BEGIN
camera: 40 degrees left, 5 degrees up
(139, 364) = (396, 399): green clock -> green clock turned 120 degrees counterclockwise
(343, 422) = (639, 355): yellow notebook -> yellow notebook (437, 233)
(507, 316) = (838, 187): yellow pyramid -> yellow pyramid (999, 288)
END
BEGIN
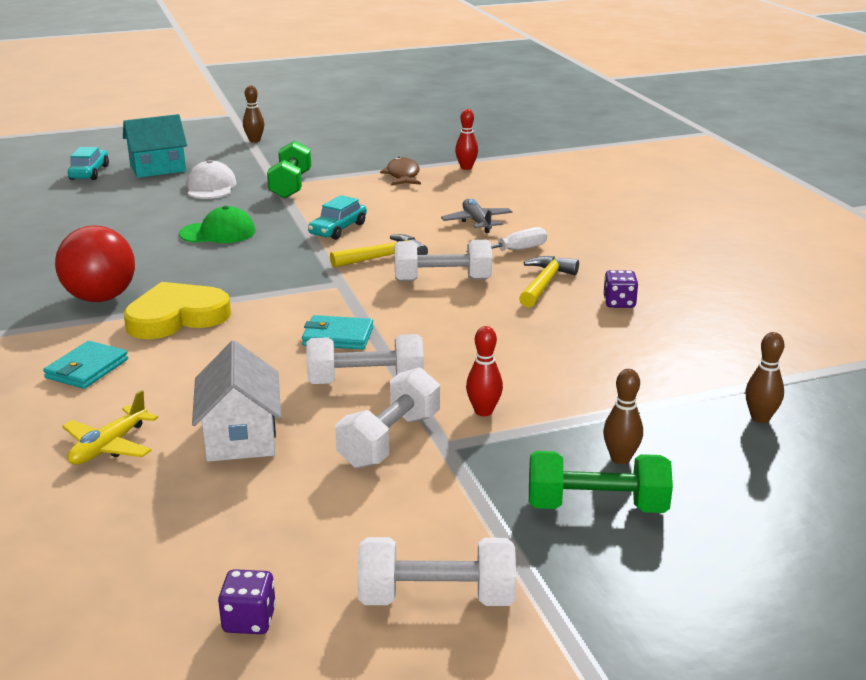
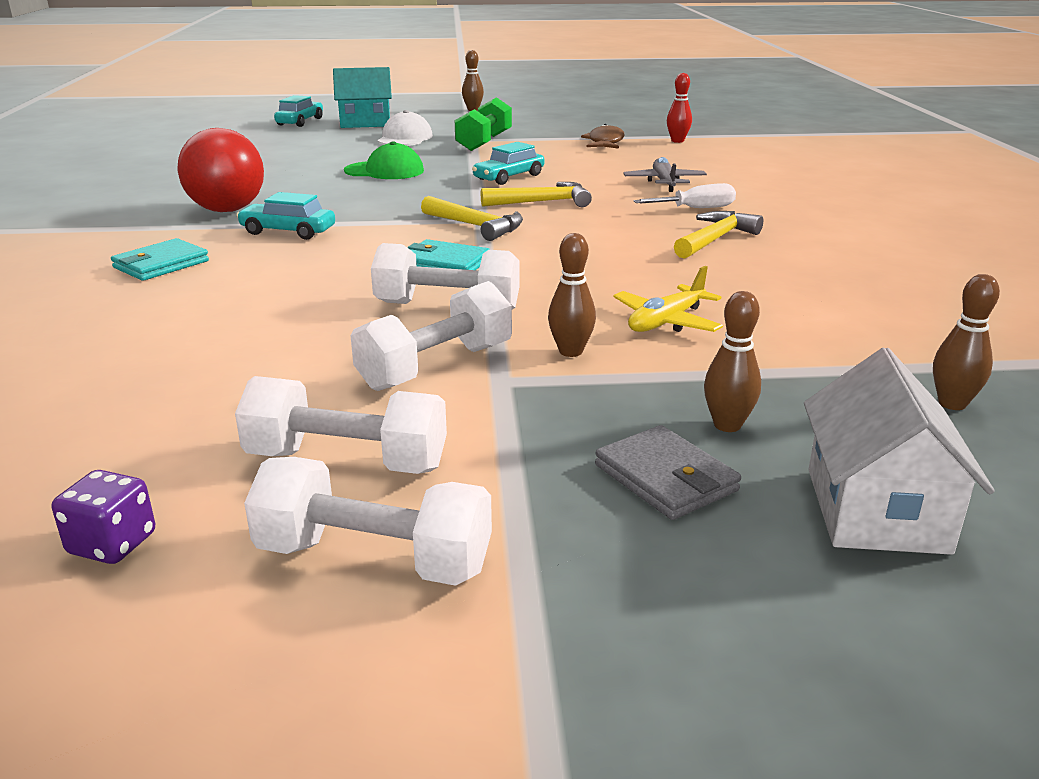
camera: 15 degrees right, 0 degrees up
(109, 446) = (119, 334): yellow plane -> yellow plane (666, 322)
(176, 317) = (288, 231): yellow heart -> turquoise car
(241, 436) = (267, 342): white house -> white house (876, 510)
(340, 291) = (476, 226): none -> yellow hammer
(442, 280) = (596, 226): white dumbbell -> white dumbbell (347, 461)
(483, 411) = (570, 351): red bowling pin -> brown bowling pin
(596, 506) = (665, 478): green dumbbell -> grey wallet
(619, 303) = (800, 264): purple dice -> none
END
### WORK REQUEST
Scan the entries above and return each line that holds "white".

### EXERCISE SOLUTION
(241, 436) = (267, 342): white house -> white house (876, 510)
(442, 280) = (596, 226): white dumbbell -> white dumbbell (347, 461)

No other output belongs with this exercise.